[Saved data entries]
******************************
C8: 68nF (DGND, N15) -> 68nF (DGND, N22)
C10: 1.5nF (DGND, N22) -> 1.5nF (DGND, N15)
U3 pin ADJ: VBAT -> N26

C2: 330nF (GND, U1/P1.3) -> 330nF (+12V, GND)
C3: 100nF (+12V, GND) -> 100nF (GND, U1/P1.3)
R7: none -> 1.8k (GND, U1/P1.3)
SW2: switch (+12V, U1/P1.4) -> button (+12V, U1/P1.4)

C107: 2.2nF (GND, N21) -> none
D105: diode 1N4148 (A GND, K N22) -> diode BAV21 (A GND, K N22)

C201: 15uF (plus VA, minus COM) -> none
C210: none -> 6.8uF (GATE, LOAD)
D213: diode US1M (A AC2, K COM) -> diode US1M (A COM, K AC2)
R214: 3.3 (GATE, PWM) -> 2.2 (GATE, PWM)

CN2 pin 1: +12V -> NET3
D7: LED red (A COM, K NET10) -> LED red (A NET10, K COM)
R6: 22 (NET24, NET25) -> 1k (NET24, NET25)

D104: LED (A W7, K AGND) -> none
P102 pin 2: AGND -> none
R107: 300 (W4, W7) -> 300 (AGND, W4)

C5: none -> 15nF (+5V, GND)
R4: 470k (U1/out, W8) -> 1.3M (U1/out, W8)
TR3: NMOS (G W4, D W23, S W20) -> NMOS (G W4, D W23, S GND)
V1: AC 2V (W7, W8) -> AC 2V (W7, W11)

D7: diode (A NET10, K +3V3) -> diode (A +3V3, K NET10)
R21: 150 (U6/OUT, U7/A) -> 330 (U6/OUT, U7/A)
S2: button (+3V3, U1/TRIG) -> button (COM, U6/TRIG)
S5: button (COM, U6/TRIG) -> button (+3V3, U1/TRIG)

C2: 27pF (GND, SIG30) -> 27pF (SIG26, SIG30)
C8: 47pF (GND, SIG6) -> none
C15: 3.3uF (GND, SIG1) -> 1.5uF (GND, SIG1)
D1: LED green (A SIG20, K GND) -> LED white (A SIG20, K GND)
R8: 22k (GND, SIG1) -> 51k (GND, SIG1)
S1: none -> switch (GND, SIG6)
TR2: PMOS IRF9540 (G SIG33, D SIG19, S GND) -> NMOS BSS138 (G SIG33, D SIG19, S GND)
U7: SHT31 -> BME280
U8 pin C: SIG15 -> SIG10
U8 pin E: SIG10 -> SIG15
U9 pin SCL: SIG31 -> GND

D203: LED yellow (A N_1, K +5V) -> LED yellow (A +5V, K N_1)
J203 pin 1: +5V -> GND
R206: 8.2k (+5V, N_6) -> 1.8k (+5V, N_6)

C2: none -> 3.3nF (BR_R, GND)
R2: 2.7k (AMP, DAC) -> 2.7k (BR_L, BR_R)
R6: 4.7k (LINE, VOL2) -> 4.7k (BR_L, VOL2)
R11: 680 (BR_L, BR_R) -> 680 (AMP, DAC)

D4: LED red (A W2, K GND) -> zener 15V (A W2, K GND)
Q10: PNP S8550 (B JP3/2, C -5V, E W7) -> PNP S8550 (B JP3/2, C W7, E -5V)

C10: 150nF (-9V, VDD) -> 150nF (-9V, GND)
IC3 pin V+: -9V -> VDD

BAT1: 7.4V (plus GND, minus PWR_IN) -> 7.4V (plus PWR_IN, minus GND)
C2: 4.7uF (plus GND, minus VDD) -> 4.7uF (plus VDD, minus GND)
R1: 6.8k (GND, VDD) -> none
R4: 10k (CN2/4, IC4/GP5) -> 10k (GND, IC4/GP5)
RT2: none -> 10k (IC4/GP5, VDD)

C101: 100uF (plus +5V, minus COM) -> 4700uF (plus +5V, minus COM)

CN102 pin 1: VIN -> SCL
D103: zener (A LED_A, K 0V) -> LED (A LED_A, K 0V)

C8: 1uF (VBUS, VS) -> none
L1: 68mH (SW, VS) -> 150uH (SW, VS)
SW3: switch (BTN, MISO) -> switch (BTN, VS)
******************************
> _Prompt_:
The full set of entries must be restated exactly, with none omitted.

> _Written reply_:
C8: 68nF (DGND, N15) -> 68nF (DGND, N22)
C10: 1.5nF (DGND, N22) -> 1.5nF (DGND, N15)
U3 pin ADJ: VBAT -> N26

C2: 330nF (GND, U1/P1.3) -> 330nF (+12V, GND)
C3: 100nF (+12V, GND) -> 100nF (GND, U1/P1.3)
R7: none -> 1.8k (GND, U1/P1.3)
SW2: switch (+12V, U1/P1.4) -> button (+12V, U1/P1.4)

C107: 2.2nF (GND, N21) -> none
D105: diode 1N4148 (A GND, K N22) -> diode BAV21 (A GND, K N22)

C201: 15uF (plus VA, minus COM) -> none
C210: none -> 6.8uF (GATE, LOAD)
D213: diode US1M (A AC2, K COM) -> diode US1M (A COM, K AC2)
R214: 3.3 (GATE, PWM) -> 2.2 (GATE, PWM)

CN2 pin 1: +12V -> NET3
D7: LED red (A COM, K NET10) -> LED red (A NET10, K COM)
R6: 22 (NET24, NET25) -> 1k (NET24, NET25)

D104: LED (A W7, K AGND) -> none
P102 pin 2: AGND -> none
R107: 300 (W4, W7) -> 300 (AGND, W4)

C5: none -> 15nF (+5V, GND)
R4: 470k (U1/out, W8) -> 1.3M (U1/out, W8)
TR3: NMOS (G W4, D W23, S W20) -> NMOS (G W4, D W23, S GND)
V1: AC 2V (W7, W8) -> AC 2V (W7, W11)

D7: diode (A NET10, K +3V3) -> diode (A +3V3, K NET10)
R21: 150 (U6/OUT, U7/A) -> 330 (U6/OUT, U7/A)
S2: button (+3V3, U1/TRIG) -> button (COM, U6/TRIG)
S5: button (COM, U6/TRIG) -> button (+3V3, U1/TRIG)

C2: 27pF (GND, SIG30) -> 27pF (SIG26, SIG30)
C8: 47pF (GND, SIG6) -> none
C15: 3.3uF (GND, SIG1) -> 1.5uF (GND, SIG1)
D1: LED green (A SIG20, K GND) -> LED white (A SIG20, K GND)
R8: 22k (GND, SIG1) -> 51k (GND, SIG1)
S1: none -> switch (GND, SIG6)
TR2: PMOS IRF9540 (G SIG33, D SIG19, S GND) -> NMOS BSS138 (G SIG33, D SIG19, S GND)
U7: SHT31 -> BME280
U8 pin C: SIG15 -> SIG10
U8 pin E: SIG10 -> SIG15
U9 pin SCL: SIG31 -> GND

D203: LED yellow (A N_1, K +5V) -> LED yellow (A +5V, K N_1)
J203 pin 1: +5V -> GND
R206: 8.2k (+5V, N_6) -> 1.8k (+5V, N_6)

C2: none -> 3.3nF (BR_R, GND)
R2: 2.7k (AMP, DAC) -> 2.7k (BR_L, BR_R)
R6: 4.7k (LINE, VOL2) -> 4.7k (BR_L, VOL2)
R11: 680 (BR_L, BR_R) -> 680 (AMP, DAC)

D4: LED red (A W2, K GND) -> zener 15V (A W2, K GND)
Q10: PNP S8550 (B JP3/2, C -5V, E W7) -> PNP S8550 (B JP3/2, C W7, E -5V)

C10: 150nF (-9V, VDD) -> 150nF (-9V, GND)
IC3 pin V+: -9V -> VDD

BAT1: 7.4V (plus GND, minus PWR_IN) -> 7.4V (plus PWR_IN, minus GND)
C2: 4.7uF (plus GND, minus VDD) -> 4.7uF (plus VDD, minus GND)
R1: 6.8k (GND, VDD) -> none
R4: 10k (CN2/4, IC4/GP5) -> 10k (GND, IC4/GP5)
RT2: none -> 10k (IC4/GP5, VDD)

C101: 100uF (plus +5V, minus COM) -> 4700uF (plus +5V, minus COM)

CN102 pin 1: VIN -> SCL
D103: zener (A LED_A, K 0V) -> LED (A LED_A, K 0V)

C8: 1uF (VBUS, VS) -> none
L1: 68mH (SW, VS) -> 150uH (SW, VS)
SW3: switch (BTN, MISO) -> switch (BTN, VS)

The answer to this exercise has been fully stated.